**Brief**
Copy out each line of the data that contains "grey".

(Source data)
- - - - -

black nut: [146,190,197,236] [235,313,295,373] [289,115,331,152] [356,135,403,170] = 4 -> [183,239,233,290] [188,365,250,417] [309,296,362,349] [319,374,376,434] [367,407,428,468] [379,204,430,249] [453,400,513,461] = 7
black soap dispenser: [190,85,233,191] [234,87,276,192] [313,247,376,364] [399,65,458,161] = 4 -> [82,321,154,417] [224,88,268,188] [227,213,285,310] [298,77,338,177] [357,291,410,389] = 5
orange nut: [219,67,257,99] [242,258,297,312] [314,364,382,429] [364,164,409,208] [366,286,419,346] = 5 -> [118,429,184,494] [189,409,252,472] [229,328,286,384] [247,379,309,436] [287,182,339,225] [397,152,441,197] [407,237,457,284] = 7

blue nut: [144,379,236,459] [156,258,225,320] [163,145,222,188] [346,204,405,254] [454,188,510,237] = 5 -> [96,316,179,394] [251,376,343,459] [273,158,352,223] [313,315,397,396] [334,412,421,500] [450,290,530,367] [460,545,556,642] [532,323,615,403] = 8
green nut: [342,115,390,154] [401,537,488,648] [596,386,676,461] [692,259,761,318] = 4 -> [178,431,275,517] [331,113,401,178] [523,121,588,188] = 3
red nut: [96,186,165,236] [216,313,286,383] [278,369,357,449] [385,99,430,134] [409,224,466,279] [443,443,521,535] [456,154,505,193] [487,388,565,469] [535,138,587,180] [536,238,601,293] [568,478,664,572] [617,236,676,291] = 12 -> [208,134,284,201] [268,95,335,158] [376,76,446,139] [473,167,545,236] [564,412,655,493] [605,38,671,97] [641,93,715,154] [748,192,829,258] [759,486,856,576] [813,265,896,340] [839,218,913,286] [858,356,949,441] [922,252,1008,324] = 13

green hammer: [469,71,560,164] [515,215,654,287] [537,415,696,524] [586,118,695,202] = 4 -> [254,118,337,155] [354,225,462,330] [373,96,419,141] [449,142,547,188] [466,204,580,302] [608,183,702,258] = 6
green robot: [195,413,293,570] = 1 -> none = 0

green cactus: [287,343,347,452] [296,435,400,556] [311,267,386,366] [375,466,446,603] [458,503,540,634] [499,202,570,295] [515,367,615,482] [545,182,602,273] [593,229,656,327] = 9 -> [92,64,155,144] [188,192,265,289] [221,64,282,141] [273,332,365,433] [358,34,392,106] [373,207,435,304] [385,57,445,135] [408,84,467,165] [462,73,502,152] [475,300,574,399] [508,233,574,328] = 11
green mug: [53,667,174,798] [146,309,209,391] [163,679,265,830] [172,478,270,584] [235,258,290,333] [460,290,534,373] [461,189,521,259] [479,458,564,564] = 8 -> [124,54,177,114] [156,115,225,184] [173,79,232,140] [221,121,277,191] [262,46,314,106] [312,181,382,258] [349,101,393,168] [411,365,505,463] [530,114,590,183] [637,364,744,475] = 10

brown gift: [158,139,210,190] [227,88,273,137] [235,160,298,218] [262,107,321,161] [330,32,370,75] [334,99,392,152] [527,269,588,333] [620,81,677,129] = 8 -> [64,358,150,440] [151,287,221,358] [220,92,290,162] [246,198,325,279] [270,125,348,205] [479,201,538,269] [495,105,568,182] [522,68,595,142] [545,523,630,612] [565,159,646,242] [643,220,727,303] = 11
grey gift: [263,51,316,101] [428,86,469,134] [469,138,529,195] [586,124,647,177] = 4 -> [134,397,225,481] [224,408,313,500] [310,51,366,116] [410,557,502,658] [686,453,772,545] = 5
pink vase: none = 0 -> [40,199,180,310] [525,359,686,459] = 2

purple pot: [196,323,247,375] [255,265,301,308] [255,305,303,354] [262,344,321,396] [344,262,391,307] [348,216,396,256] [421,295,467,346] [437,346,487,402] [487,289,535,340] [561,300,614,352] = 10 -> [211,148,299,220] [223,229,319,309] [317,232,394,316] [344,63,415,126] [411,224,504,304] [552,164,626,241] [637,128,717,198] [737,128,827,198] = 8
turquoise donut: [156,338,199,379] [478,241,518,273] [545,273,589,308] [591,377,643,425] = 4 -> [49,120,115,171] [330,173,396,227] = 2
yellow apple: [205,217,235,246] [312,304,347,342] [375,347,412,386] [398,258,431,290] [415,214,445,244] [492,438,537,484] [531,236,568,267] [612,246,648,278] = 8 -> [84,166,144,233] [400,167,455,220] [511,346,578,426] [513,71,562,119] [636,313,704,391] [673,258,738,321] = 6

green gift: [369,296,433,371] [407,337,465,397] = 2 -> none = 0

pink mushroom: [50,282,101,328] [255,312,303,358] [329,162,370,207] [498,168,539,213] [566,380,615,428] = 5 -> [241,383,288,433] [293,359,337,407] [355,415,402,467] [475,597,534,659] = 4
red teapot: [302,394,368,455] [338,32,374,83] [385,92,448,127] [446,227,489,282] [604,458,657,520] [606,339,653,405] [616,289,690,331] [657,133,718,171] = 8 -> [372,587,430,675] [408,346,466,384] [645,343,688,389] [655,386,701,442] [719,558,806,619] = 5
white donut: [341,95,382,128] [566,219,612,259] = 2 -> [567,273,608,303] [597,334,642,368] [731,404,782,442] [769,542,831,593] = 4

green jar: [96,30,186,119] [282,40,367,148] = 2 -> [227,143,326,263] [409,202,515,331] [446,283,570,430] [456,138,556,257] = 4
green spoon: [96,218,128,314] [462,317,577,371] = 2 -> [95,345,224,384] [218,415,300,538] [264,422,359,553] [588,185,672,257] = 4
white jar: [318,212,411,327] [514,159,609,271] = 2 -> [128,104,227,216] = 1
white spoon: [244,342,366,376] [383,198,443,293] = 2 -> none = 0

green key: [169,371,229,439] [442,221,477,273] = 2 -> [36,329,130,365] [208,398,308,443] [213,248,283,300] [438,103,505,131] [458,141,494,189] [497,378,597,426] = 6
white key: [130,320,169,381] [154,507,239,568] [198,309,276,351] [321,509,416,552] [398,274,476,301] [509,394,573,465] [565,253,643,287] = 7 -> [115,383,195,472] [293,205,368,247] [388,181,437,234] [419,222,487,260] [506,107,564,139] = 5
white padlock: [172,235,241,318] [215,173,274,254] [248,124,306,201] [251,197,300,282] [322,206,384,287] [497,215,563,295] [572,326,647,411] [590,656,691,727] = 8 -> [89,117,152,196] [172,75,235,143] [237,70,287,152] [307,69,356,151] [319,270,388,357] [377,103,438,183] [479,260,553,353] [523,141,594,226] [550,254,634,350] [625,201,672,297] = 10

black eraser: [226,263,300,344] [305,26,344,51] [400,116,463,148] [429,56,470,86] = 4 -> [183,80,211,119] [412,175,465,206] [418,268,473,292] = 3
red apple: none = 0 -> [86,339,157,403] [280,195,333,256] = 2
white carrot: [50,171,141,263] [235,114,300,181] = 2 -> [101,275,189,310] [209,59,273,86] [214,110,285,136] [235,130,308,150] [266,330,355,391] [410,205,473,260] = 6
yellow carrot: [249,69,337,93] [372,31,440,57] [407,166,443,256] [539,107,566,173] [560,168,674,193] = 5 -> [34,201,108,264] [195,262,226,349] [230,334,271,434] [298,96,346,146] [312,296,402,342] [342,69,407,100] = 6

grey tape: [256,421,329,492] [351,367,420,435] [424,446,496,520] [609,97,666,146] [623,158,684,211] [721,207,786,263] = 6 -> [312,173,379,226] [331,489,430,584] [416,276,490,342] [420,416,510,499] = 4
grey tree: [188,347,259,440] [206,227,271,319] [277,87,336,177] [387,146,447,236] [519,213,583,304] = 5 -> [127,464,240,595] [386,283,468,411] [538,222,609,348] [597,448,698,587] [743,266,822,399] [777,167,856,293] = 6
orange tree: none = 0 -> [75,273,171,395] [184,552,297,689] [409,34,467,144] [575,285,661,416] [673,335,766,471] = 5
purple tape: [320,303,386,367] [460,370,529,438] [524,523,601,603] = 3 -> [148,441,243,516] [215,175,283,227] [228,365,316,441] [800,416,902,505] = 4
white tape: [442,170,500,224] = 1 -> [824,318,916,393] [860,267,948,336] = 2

- - - - -

**Exercise solution**
grey gift: [263,51,316,101] [428,86,469,134] [469,138,529,195] [586,124,647,177] = 4 -> [134,397,225,481] [224,408,313,500] [310,51,366,116] [410,557,502,658] [686,453,772,545] = 5
grey tape: [256,421,329,492] [351,367,420,435] [424,446,496,520] [609,97,666,146] [623,158,684,211] [721,207,786,263] = 6 -> [312,173,379,226] [331,489,430,584] [416,276,490,342] [420,416,510,499] = 4
grey tree: [188,347,259,440] [206,227,271,319] [277,87,336,177] [387,146,447,236] [519,213,583,304] = 5 -> [127,464,240,595] [386,283,468,411] [538,222,609,348] [597,448,698,587] [743,266,822,399] [777,167,856,293] = 6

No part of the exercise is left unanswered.